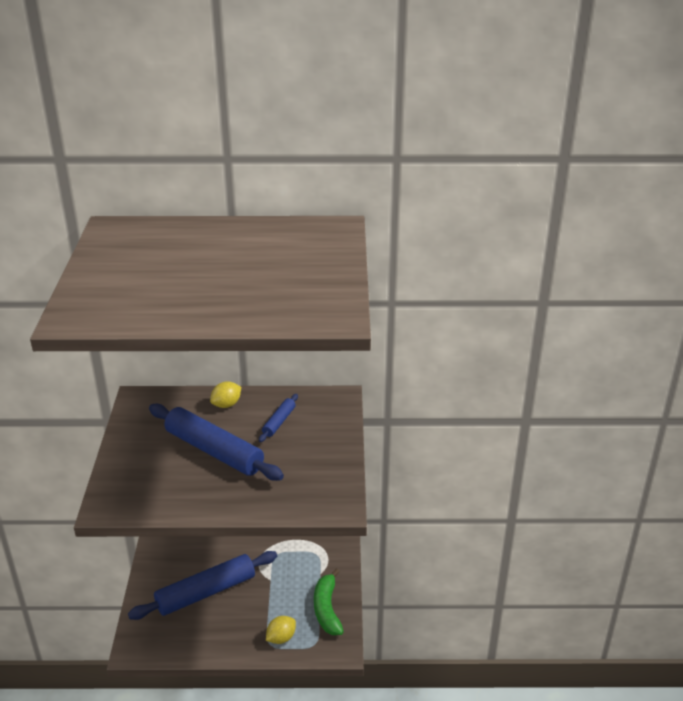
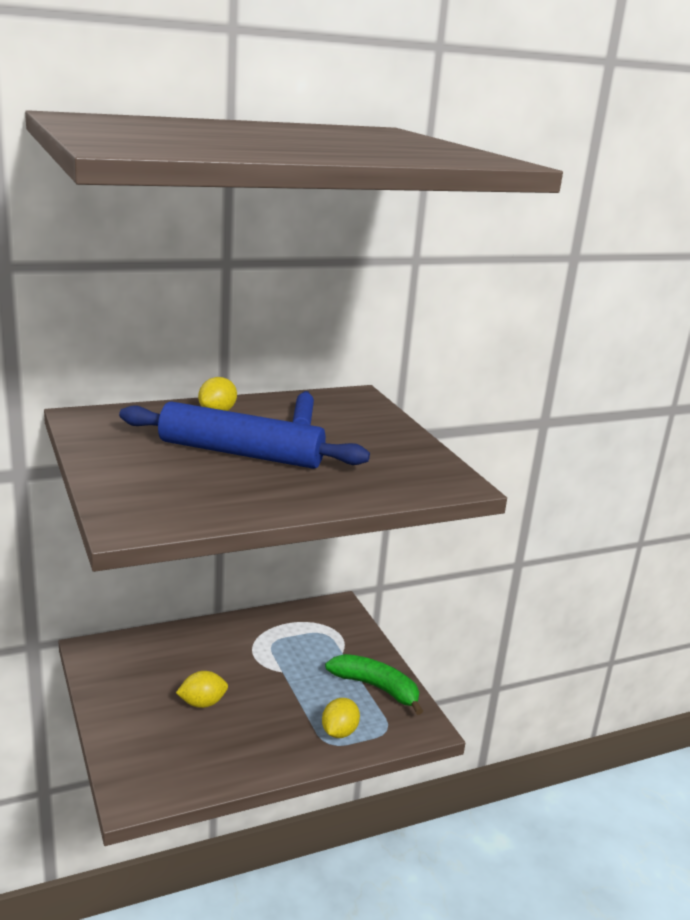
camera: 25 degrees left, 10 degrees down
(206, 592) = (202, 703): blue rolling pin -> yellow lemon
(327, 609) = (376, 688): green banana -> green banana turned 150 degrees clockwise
■ ■ ■ ■
> [Work to be completed]: Write out the whole listing above exactly, minus images.

> [Your solution]:
camera: 25 degrees left, 10 degrees down
(206, 592) = (202, 703): blue rolling pin -> yellow lemon
(327, 609) = (376, 688): green banana -> green banana turned 150 degrees clockwise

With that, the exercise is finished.